**** ENTRIES SHOWN ****
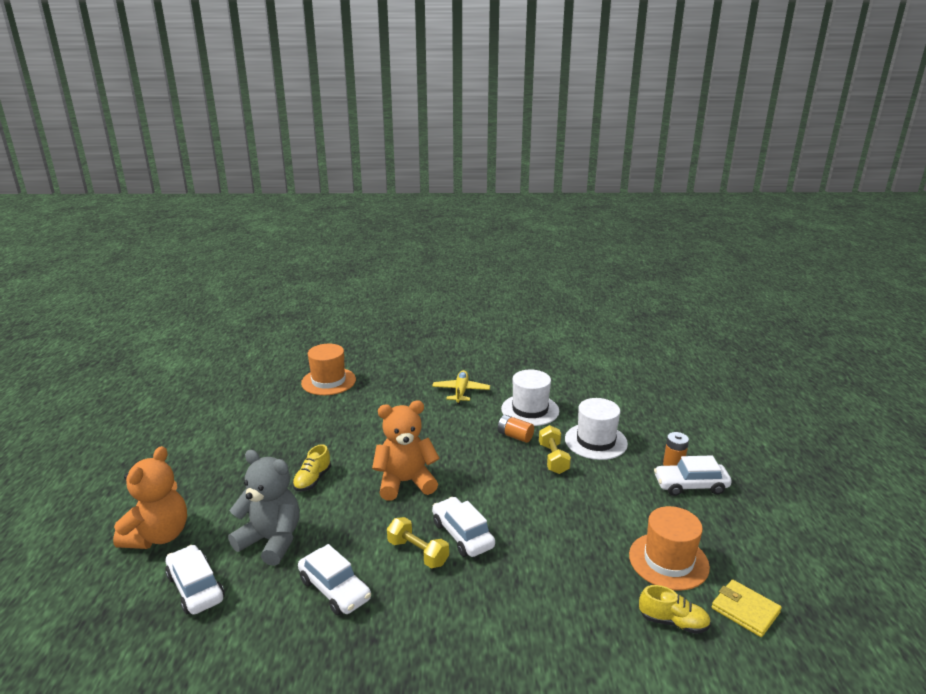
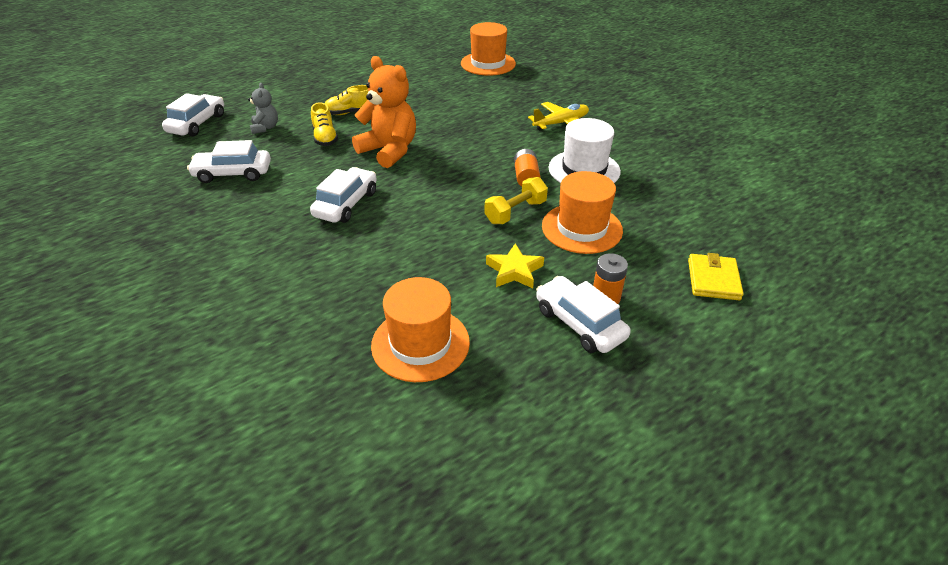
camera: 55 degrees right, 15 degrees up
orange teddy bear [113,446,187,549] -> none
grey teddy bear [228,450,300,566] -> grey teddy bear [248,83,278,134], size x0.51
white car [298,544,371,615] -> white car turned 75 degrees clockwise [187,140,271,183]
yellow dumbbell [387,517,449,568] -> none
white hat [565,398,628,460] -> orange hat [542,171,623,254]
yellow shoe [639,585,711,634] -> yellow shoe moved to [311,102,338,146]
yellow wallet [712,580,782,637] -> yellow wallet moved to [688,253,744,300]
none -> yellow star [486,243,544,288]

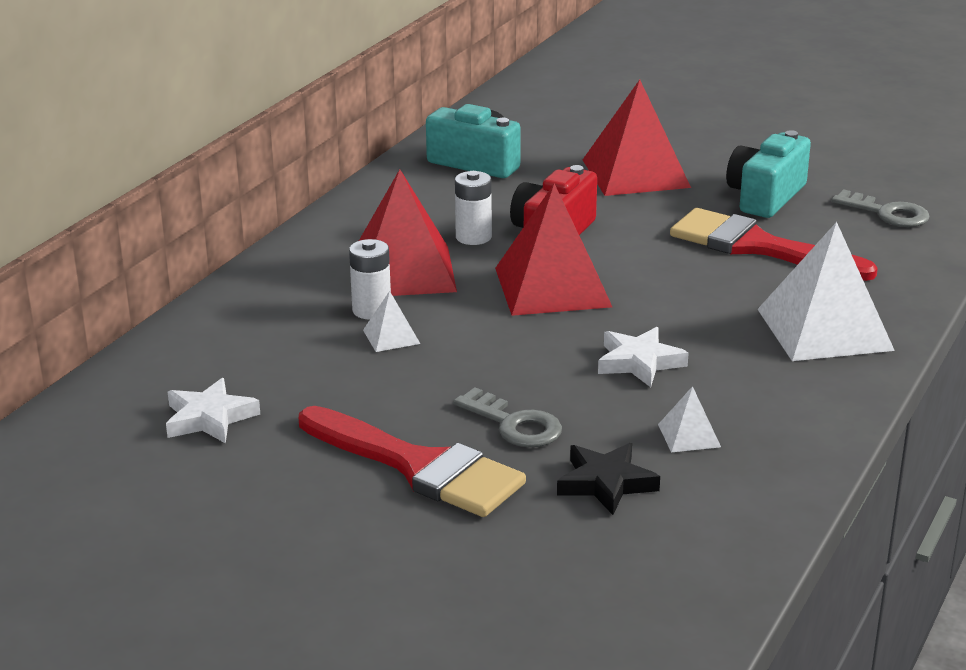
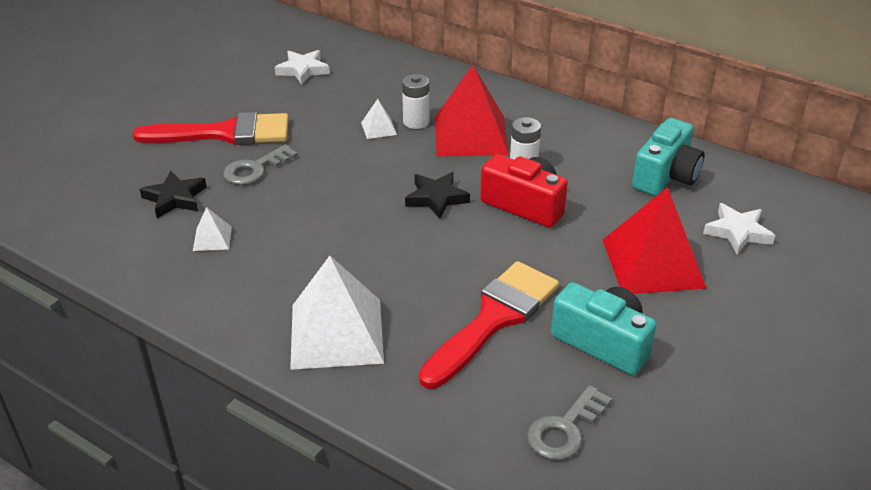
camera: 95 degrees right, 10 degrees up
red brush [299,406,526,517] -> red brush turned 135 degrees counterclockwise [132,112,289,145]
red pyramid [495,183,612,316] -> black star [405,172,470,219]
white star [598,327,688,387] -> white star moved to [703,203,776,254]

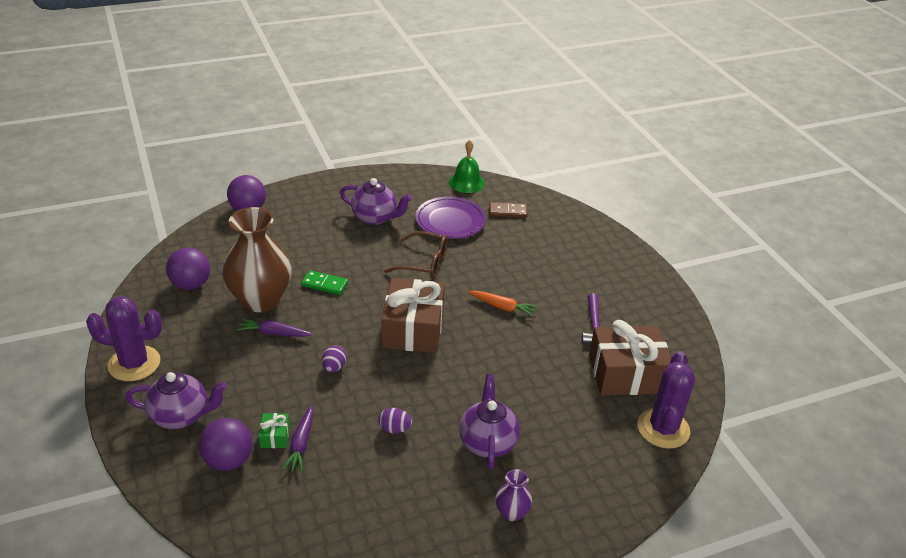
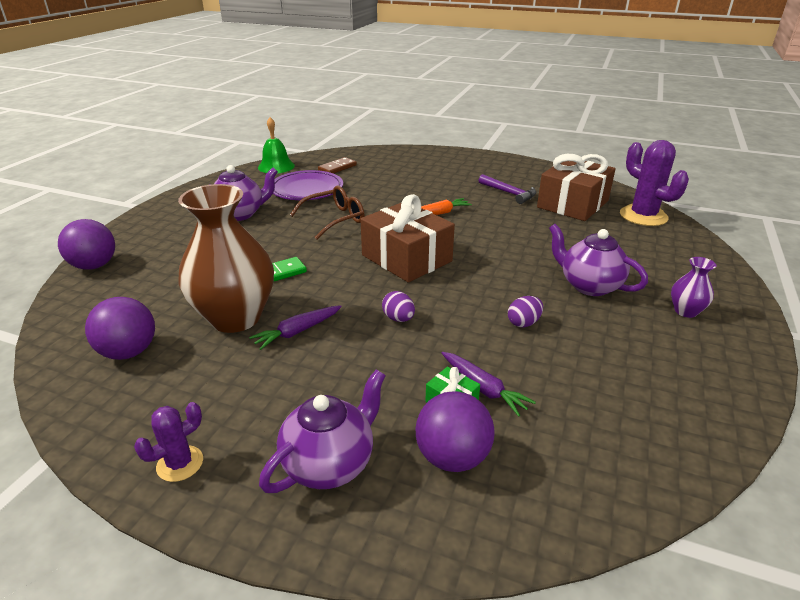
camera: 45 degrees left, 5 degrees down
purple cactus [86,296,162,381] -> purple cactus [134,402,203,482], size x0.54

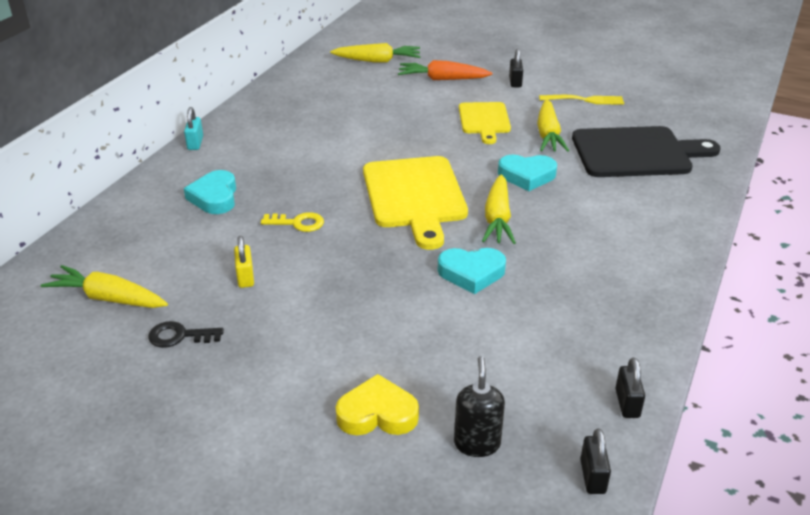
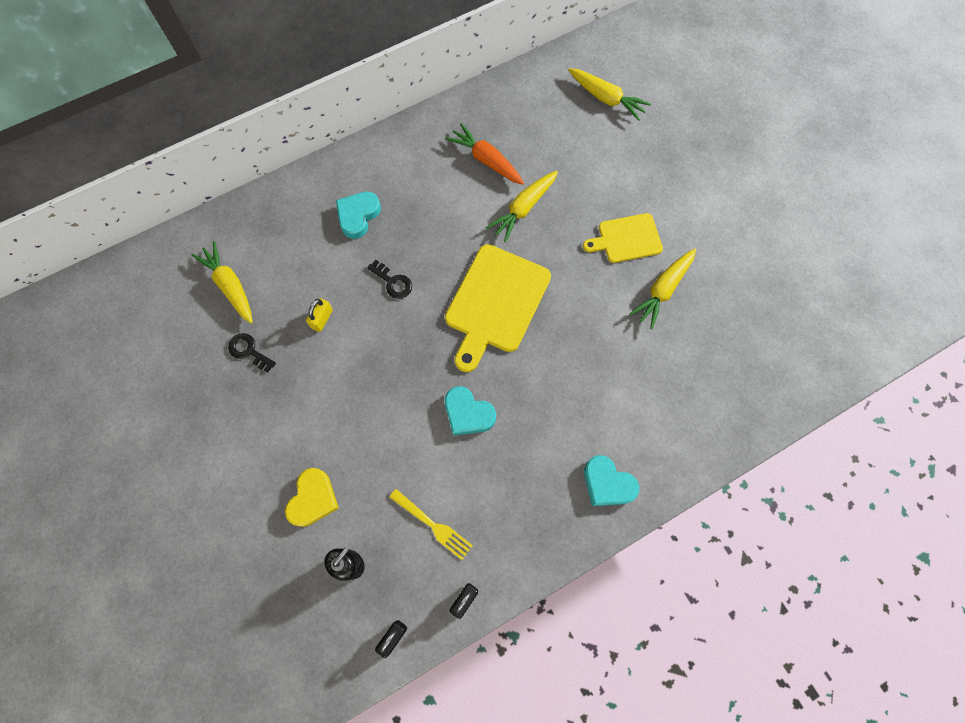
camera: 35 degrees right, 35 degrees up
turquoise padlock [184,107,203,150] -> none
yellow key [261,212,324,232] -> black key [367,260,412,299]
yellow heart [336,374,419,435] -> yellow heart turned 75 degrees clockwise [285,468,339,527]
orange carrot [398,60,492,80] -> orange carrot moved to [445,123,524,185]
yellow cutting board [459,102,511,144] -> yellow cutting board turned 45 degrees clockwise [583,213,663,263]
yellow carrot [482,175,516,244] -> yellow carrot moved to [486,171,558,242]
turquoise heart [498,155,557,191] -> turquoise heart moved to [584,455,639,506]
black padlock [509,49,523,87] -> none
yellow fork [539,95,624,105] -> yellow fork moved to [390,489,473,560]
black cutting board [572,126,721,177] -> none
****
**REQUEST:**
Starting from the line that contains "black padlock [509,49,523,87] -> none", transcribe each line to the end of the records above. Please add nothing.

**TASK OUTPUT:**
black padlock [509,49,523,87] -> none
yellow fork [539,95,624,105] -> yellow fork moved to [390,489,473,560]
black cutting board [572,126,721,177] -> none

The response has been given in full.